[Dataset excerpts]
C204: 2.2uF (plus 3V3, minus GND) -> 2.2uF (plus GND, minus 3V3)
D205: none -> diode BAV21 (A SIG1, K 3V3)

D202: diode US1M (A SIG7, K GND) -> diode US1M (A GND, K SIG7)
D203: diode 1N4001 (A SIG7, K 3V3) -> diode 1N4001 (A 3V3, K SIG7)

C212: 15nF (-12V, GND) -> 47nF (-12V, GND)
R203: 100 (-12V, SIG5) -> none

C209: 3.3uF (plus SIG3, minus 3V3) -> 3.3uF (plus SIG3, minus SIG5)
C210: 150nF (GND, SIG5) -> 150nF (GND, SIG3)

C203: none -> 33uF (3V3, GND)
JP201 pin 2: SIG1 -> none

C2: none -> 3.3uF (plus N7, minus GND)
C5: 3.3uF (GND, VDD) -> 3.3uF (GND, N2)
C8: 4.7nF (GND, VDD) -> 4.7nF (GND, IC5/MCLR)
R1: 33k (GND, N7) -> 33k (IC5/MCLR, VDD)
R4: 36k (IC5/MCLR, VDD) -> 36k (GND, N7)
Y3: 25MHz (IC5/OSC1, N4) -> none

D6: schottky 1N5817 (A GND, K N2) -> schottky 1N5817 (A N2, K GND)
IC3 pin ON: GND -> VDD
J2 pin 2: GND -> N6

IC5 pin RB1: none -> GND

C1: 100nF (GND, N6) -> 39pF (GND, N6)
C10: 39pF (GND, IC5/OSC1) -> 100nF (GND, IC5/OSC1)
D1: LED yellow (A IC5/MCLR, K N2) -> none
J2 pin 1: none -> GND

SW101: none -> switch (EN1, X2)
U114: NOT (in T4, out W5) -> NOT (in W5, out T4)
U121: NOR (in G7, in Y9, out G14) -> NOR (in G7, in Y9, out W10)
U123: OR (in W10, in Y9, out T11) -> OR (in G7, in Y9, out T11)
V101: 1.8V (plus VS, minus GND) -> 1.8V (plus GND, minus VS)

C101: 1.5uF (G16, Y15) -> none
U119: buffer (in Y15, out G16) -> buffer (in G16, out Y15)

Exercise prompt — Lines holding "diode": copy each one from the records above.

Exercise solution —
D205: none -> diode BAV21 (A SIG1, K 3V3)
D202: diode US1M (A SIG7, K GND) -> diode US1M (A GND, K SIG7)
D203: diode 1N4001 (A SIG7, K 3V3) -> diode 1N4001 (A 3V3, K SIG7)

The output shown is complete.